%%

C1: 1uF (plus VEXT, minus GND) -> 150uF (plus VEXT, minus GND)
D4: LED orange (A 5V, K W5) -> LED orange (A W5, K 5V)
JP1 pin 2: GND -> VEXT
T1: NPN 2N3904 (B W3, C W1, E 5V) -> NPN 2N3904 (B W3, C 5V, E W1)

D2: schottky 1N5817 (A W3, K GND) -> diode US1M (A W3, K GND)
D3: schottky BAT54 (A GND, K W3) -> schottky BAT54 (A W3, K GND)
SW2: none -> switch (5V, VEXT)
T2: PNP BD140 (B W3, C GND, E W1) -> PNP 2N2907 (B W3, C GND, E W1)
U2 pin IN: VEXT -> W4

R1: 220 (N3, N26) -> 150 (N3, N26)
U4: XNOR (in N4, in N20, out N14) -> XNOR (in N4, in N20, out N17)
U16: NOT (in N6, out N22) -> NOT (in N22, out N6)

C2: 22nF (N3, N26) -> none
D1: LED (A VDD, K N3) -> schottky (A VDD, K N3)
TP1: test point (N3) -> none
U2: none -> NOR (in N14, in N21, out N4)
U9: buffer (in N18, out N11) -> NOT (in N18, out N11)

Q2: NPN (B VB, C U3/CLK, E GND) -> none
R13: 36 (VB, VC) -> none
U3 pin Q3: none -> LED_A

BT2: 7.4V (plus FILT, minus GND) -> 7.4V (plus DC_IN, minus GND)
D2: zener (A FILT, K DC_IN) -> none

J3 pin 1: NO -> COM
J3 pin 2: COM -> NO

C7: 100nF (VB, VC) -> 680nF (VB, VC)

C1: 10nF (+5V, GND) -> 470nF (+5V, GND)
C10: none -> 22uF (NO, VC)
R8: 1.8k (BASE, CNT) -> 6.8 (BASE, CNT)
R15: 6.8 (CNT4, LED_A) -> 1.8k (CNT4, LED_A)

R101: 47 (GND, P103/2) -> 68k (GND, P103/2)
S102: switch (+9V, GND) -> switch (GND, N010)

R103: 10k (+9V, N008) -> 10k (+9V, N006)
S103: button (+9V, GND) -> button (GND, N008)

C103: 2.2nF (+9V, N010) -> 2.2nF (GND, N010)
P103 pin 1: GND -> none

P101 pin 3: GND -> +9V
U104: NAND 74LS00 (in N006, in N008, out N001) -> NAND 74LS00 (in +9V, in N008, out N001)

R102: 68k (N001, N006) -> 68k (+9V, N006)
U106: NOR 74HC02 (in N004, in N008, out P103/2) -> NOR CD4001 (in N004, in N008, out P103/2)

%%

(Task instructions): From the line containing "U3 pin Q3: none -> LED_A" down to the line containing "C10: none -> 22uF (NO, VC)" in the material above, reproduce every line exactly, including the two end lines.

(Task result):
U3 pin Q3: none -> LED_A

BT2: 7.4V (plus FILT, minus GND) -> 7.4V (plus DC_IN, minus GND)
D2: zener (A FILT, K DC_IN) -> none

J3 pin 1: NO -> COM
J3 pin 2: COM -> NO

C7: 100nF (VB, VC) -> 680nF (VB, VC)

C1: 10nF (+5V, GND) -> 470nF (+5V, GND)
C10: none -> 22uF (NO, VC)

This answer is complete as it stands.